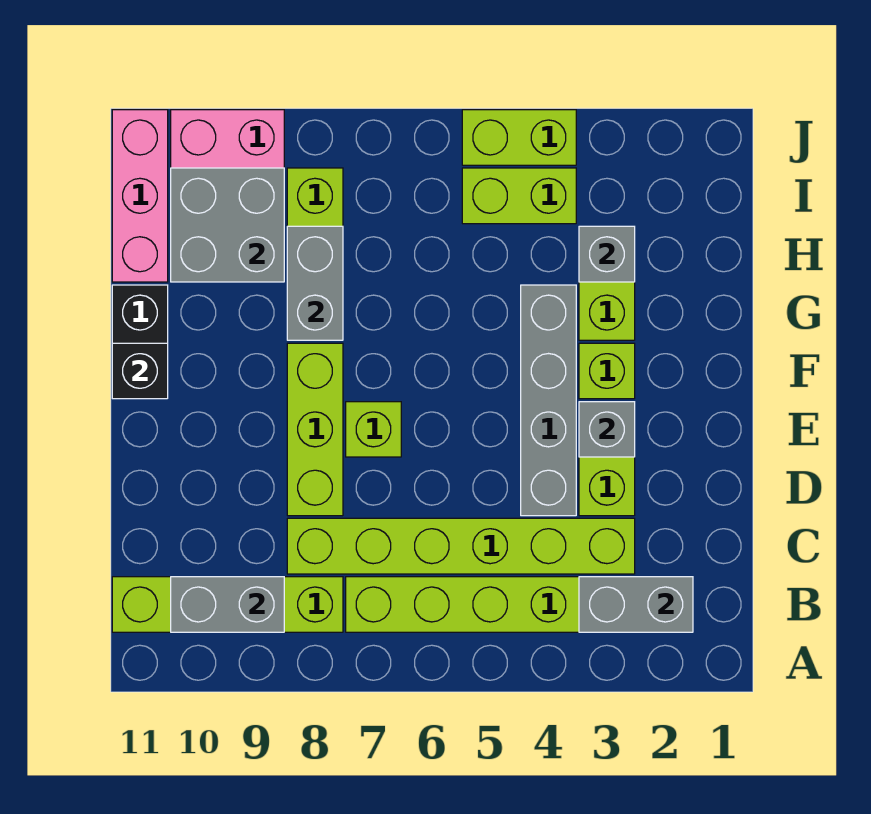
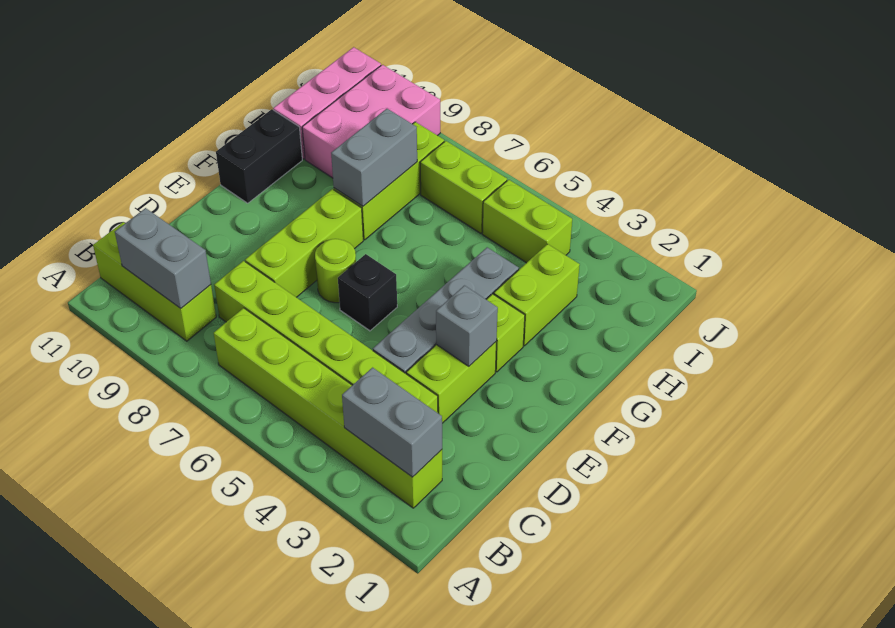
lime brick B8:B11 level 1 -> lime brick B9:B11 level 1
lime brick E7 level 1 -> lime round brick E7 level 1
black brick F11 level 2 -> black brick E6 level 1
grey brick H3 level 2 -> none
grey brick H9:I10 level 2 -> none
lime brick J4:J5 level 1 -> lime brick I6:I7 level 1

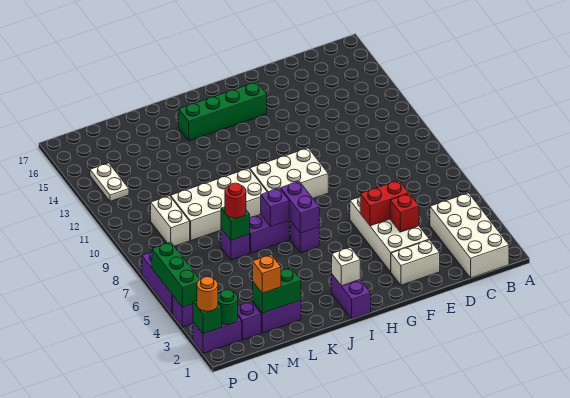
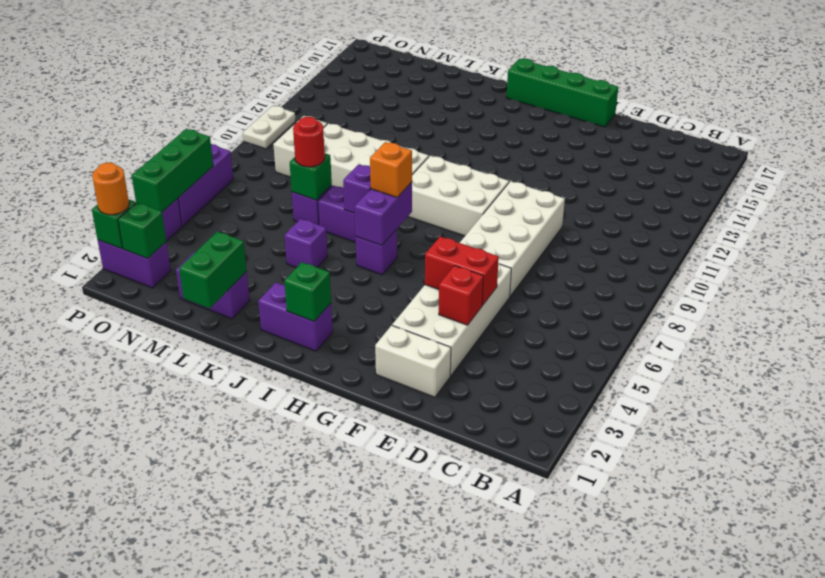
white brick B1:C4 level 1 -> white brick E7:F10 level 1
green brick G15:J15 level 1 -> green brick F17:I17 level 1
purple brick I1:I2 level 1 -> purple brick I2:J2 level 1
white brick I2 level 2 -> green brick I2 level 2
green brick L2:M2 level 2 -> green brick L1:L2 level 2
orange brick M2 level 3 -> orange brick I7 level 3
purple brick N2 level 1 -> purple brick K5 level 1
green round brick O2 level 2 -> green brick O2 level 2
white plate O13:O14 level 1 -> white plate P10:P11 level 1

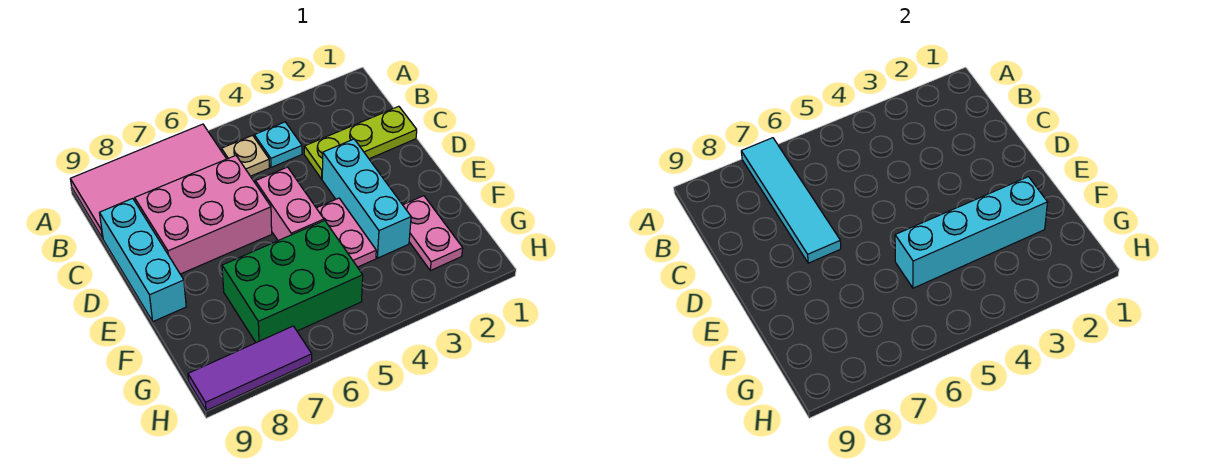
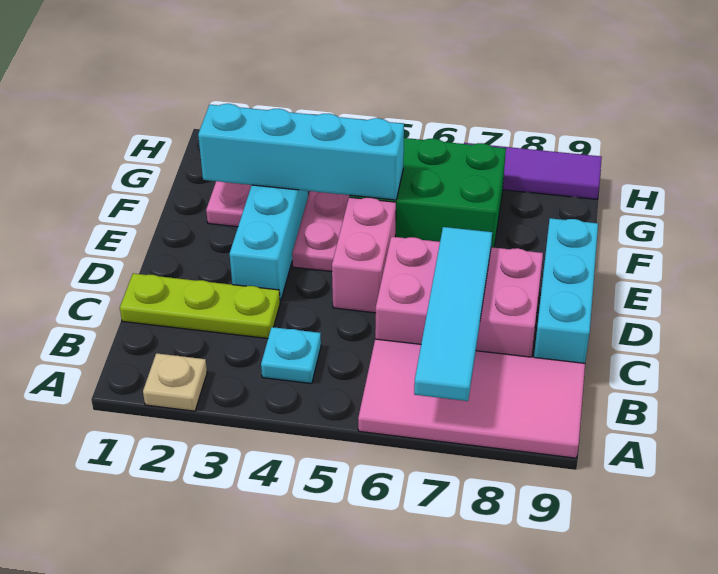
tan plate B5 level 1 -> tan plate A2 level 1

******************************

**Exercise description:** The line with "grey brick H3 level 2 -> none" and each line after it, through the final line of the data, are to be duplicated exactly, with pictures left out and nothing more included.

**Written response:**
grey brick H3 level 2 -> none
grey brick H9:I10 level 2 -> none
lime brick J4:J5 level 1 -> lime brick I6:I7 level 1

white brick B1:C4 level 1 -> white brick E7:F10 level 1
green brick G15:J15 level 1 -> green brick F17:I17 level 1
purple brick I1:I2 level 1 -> purple brick I2:J2 level 1
white brick I2 level 2 -> green brick I2 level 2
green brick L2:M2 level 2 -> green brick L1:L2 level 2
orange brick M2 level 3 -> orange brick I7 level 3
purple brick N2 level 1 -> purple brick K5 level 1
green round brick O2 level 2 -> green brick O2 level 2
white plate O13:O14 level 1 -> white plate P10:P11 level 1

tan plate B5 level 1 -> tan plate A2 level 1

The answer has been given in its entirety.